_Work task_
In the data below, find every line with the word "none" and copy it.

Top of Data to examine

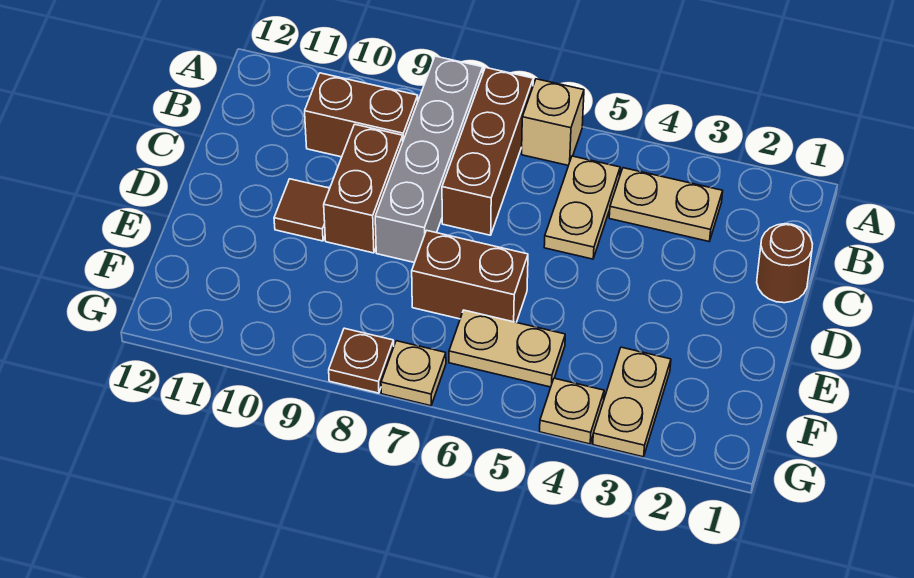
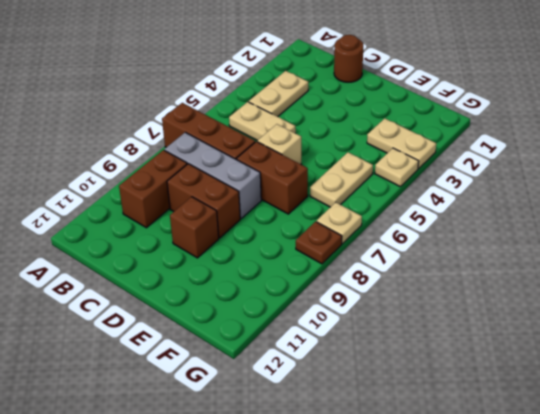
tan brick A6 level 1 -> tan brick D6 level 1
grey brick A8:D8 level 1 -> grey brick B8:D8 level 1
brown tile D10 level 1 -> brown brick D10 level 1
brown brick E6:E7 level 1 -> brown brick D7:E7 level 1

Bottom of Data to examine
Top of Data to examine

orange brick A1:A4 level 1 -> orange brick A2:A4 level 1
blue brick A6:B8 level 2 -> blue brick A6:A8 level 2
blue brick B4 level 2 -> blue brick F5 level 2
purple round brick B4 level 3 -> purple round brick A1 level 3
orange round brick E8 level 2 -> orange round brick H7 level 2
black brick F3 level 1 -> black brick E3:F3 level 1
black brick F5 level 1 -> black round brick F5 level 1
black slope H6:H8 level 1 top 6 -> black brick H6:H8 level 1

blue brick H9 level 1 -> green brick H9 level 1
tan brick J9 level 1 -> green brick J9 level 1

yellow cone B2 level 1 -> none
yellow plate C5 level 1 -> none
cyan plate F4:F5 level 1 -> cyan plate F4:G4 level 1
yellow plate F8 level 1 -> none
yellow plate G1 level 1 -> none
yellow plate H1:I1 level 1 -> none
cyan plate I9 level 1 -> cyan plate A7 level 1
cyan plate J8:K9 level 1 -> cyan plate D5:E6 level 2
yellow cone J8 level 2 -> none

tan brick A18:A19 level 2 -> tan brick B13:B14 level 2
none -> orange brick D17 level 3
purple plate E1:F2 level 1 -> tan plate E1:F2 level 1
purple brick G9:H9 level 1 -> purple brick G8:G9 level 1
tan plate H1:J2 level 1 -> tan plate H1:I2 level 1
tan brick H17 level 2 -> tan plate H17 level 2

Bottom of Data to examine
Top of Data to examine

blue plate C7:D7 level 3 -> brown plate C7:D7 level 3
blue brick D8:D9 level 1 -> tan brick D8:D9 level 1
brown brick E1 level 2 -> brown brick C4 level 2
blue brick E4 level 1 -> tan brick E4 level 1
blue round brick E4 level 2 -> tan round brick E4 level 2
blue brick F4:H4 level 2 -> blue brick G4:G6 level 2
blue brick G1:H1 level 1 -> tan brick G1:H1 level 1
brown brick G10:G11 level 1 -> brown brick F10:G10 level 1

Bottom of Data to examine

_Solution to this task_
yellow cone B2 level 1 -> none
yellow plate C5 level 1 -> none
yellow plate F8 level 1 -> none
yellow plate G1 level 1 -> none
yellow plate H1:I1 level 1 -> none
yellow cone J8 level 2 -> none
none -> orange brick D17 level 3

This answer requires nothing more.